TASK DIRECTIONS — Word for word, restate the lines of the listing from the one that holds "red jar: 1 -> 4" through the very last line, and nothing more.
[RECORDS SUPPLIED — start]
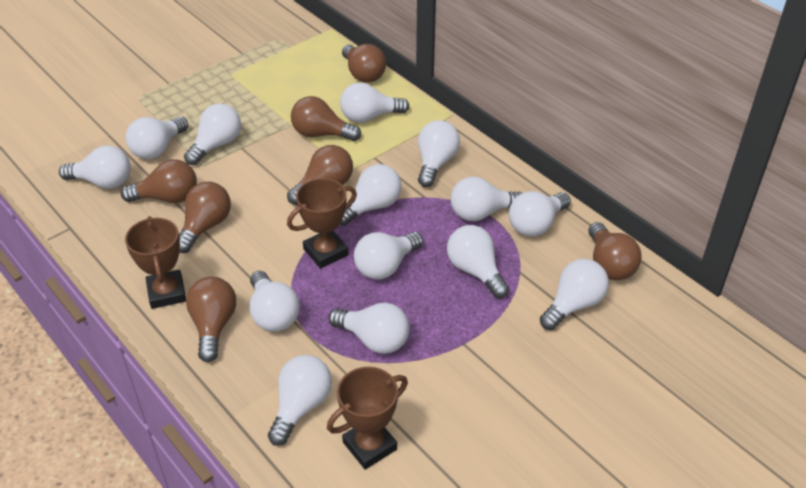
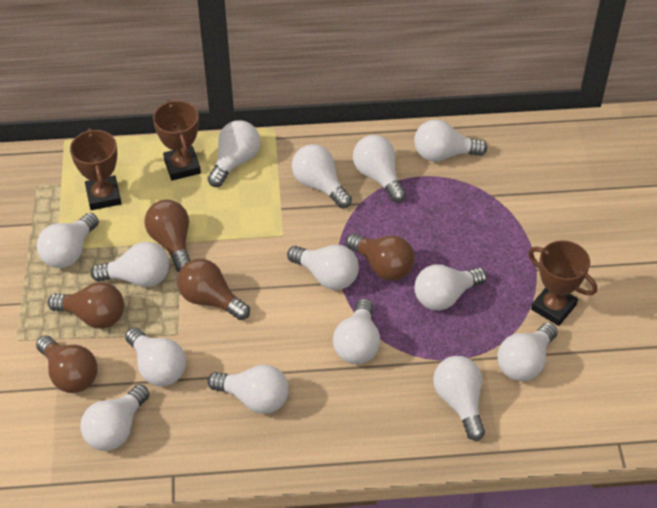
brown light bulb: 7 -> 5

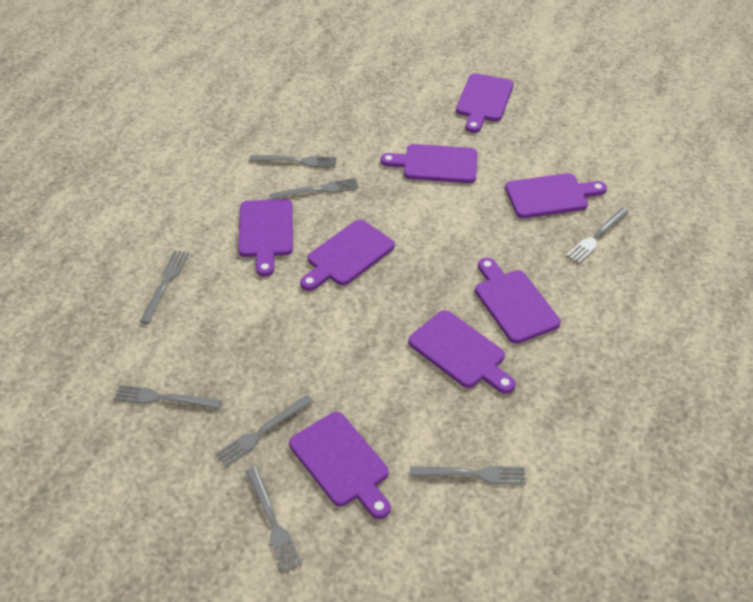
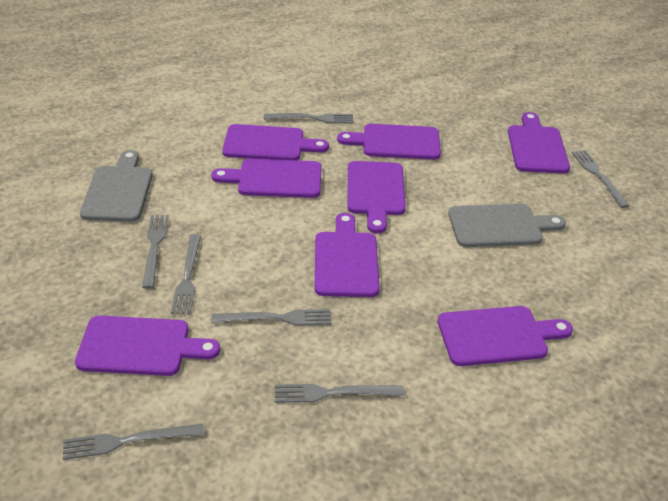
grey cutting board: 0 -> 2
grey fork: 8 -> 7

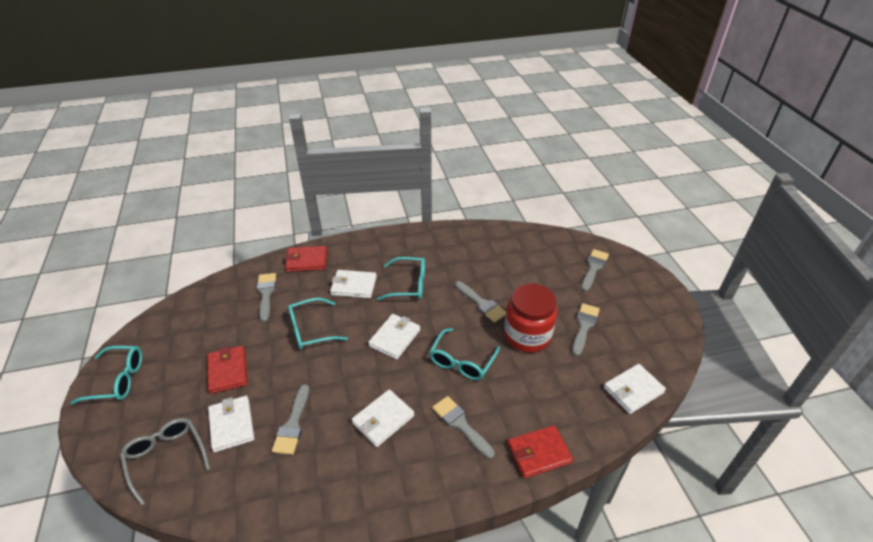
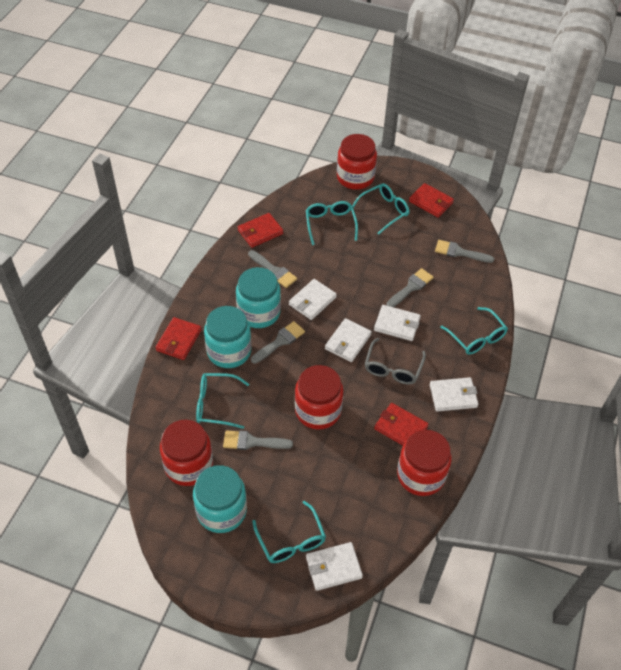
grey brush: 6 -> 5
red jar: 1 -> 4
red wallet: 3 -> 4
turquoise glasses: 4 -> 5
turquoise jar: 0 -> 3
[RECORDS SUPPLIED — finish]
EXPECTED OUTPUT —
red jar: 1 -> 4
red wallet: 3 -> 4
turquoise glasses: 4 -> 5
turquoise jar: 0 -> 3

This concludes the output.